Work required —
Give back only the lines in the records below from the one with "camera: 25 degrees left, 0 degrees up" to the one with "none -> red ball [431,274,453,297]", both inclusive, word for word.

Data for review —
Segment Open

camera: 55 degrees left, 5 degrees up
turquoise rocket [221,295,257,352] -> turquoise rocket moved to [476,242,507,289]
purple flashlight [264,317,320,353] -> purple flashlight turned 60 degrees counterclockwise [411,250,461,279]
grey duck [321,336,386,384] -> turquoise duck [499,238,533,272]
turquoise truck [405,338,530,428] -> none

Segment Closed
Segment Open

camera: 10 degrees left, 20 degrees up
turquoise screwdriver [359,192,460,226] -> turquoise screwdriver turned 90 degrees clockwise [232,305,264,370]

Segment Closed
Segment Open

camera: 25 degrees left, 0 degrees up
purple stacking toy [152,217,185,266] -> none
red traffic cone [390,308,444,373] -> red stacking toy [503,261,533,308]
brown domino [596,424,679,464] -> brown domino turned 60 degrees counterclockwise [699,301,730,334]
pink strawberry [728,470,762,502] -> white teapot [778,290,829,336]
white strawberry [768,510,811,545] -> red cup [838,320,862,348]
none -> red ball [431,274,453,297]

Segment Closed

Exercise result —
camera: 25 degrees left, 0 degrees up
purple stacking toy [152,217,185,266] -> none
red traffic cone [390,308,444,373] -> red stacking toy [503,261,533,308]
brown domino [596,424,679,464] -> brown domino turned 60 degrees counterclockwise [699,301,730,334]
pink strawberry [728,470,762,502] -> white teapot [778,290,829,336]
white strawberry [768,510,811,545] -> red cup [838,320,862,348]
none -> red ball [431,274,453,297]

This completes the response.